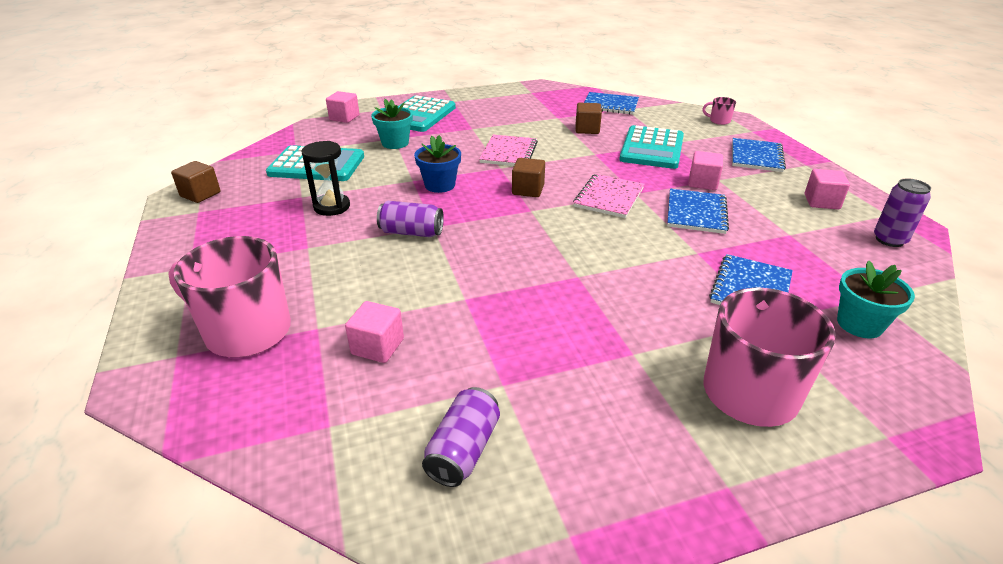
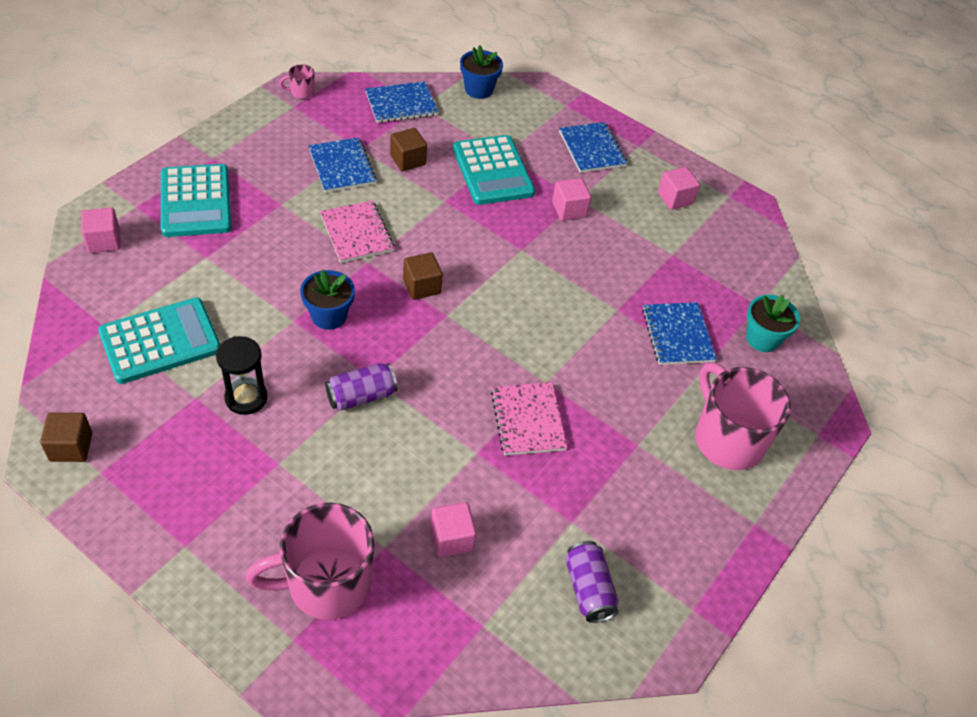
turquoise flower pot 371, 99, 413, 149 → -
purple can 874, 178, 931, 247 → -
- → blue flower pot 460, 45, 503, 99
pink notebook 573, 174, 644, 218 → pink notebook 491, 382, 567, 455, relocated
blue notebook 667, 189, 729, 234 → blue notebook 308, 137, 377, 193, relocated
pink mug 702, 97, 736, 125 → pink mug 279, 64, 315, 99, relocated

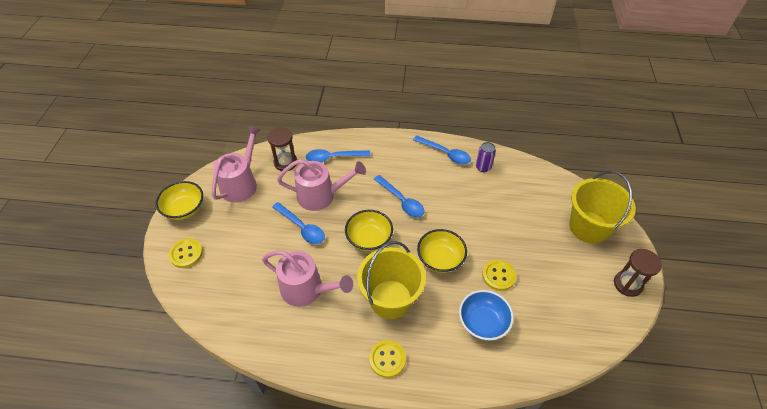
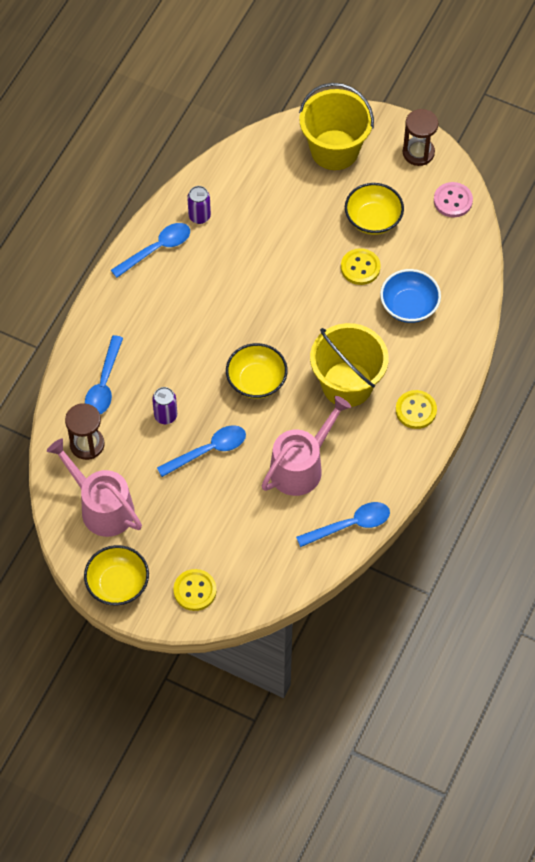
- → pink button 434, 182, 473, 217
blue spoon 374, 175, 425, 218 → blue spoon 296, 502, 390, 547, relocated
yellow bowl 417, 229, 467, 273 → yellow bowl 345, 183, 404, 235, relocated
pink watering can 277, 159, 366, 211 → purple can 152, 387, 177, 424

____________________

About this task:
Exact copy, pictures excluded: from the line with "pink notebook 573, 174, 644, 218" up to and including the line with "- → pink button 434, 182, 473, 217" in the data above.

Exercise result:
pink notebook 573, 174, 644, 218 → pink notebook 491, 382, 567, 455, relocated
blue notebook 667, 189, 729, 234 → blue notebook 308, 137, 377, 193, relocated
pink mug 702, 97, 736, 125 → pink mug 279, 64, 315, 99, relocated

- → pink button 434, 182, 473, 217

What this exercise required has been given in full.